(Object displacement listings)
########
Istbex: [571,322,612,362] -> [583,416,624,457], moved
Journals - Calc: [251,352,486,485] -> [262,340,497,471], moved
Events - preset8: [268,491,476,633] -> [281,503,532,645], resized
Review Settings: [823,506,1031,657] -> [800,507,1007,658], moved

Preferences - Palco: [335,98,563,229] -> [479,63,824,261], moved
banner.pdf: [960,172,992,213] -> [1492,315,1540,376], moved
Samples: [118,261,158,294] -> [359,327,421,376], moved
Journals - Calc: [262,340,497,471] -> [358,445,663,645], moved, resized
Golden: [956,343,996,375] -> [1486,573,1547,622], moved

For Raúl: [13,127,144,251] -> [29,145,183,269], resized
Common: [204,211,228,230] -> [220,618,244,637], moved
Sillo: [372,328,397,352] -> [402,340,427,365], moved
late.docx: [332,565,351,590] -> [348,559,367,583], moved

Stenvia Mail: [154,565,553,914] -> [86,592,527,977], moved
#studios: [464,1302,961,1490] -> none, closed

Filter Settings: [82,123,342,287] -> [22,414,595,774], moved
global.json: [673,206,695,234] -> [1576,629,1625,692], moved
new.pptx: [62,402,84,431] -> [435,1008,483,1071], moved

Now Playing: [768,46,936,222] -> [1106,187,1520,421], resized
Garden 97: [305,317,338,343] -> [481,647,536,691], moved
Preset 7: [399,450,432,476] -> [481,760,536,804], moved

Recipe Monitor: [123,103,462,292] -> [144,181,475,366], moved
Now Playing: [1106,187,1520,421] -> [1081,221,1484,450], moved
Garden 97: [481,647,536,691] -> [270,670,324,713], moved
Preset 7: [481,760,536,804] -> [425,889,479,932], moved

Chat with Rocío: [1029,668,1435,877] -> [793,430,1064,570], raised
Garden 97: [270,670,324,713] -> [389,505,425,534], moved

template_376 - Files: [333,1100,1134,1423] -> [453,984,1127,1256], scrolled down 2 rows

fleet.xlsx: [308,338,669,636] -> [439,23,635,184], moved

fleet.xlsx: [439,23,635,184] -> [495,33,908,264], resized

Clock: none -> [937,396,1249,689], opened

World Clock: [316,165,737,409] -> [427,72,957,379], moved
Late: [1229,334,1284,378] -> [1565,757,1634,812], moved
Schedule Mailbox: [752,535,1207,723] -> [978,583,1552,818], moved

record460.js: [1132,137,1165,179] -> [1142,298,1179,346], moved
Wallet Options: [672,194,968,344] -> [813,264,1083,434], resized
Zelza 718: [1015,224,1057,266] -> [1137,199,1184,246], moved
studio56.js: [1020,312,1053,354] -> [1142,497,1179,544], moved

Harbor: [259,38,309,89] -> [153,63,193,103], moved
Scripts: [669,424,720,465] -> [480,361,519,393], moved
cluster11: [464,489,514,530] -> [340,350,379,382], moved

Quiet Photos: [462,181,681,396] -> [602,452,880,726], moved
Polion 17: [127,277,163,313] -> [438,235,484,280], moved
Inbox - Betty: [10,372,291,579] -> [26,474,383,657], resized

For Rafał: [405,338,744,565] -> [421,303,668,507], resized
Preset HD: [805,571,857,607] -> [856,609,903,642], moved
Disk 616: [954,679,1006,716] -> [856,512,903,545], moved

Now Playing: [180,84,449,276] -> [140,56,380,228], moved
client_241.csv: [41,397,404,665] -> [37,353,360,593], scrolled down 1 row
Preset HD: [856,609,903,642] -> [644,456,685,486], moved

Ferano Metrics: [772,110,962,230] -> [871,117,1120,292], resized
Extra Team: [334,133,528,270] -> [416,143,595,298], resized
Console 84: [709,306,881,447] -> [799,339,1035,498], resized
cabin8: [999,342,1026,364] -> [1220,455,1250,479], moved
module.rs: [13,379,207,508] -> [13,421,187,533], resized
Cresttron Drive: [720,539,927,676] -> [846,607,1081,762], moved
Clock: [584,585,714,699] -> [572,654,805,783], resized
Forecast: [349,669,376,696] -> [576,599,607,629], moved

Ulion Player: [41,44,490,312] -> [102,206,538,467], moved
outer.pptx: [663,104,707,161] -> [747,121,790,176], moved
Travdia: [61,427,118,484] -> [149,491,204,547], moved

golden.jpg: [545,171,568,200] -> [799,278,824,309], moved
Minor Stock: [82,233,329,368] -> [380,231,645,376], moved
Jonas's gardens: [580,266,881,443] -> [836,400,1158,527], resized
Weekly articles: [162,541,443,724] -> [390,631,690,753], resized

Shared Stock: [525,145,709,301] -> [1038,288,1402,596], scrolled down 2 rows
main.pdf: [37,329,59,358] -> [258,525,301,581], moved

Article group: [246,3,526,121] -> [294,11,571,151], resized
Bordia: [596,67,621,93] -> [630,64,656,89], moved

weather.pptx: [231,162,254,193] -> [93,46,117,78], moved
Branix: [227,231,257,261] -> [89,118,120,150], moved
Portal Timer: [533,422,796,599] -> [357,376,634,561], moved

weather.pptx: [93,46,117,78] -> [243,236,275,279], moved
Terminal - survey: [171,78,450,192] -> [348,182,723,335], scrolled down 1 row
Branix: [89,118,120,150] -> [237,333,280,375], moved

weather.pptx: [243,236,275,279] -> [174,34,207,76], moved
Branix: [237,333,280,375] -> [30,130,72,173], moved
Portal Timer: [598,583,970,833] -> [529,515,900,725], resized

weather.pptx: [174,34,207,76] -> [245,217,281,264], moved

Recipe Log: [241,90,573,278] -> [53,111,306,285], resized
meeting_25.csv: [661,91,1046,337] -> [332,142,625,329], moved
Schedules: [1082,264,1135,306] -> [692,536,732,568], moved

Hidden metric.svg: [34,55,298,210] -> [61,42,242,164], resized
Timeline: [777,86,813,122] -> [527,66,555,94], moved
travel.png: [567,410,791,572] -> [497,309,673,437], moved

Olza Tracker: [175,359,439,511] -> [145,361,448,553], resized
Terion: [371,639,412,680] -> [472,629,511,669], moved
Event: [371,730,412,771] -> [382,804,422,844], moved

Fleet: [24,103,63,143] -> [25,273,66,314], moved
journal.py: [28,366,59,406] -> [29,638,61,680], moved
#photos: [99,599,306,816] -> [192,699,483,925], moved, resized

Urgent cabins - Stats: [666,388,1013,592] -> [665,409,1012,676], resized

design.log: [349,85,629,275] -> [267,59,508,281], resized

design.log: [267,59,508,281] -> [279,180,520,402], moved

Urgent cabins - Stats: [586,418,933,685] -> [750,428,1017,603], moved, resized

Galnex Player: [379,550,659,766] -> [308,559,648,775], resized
########
• **DESCRIPTION OF THE TASK**: Write out exactly the lines above from the line with "Console 84: [709,306,881,447]" through the line with "Bordia: [596,67,621,93] ->", both of them included, and leave out all other lines.

• **COMPLETED TASK**:
Console 84: [709,306,881,447] -> [799,339,1035,498], resized
cabin8: [999,342,1026,364] -> [1220,455,1250,479], moved
module.rs: [13,379,207,508] -> [13,421,187,533], resized
Cresttron Drive: [720,539,927,676] -> [846,607,1081,762], moved
Clock: [584,585,714,699] -> [572,654,805,783], resized
Forecast: [349,669,376,696] -> [576,599,607,629], moved

Ulion Player: [41,44,490,312] -> [102,206,538,467], moved
outer.pptx: [663,104,707,161] -> [747,121,790,176], moved
Travdia: [61,427,118,484] -> [149,491,204,547], moved

golden.jpg: [545,171,568,200] -> [799,278,824,309], moved
Minor Stock: [82,233,329,368] -> [380,231,645,376], moved
Jonas's gardens: [580,266,881,443] -> [836,400,1158,527], resized
Weekly articles: [162,541,443,724] -> [390,631,690,753], resized

Shared Stock: [525,145,709,301] -> [1038,288,1402,596], scrolled down 2 rows
main.pdf: [37,329,59,358] -> [258,525,301,581], moved

Article group: [246,3,526,121] -> [294,11,571,151], resized
Bordia: [596,67,621,93] -> [630,64,656,89], moved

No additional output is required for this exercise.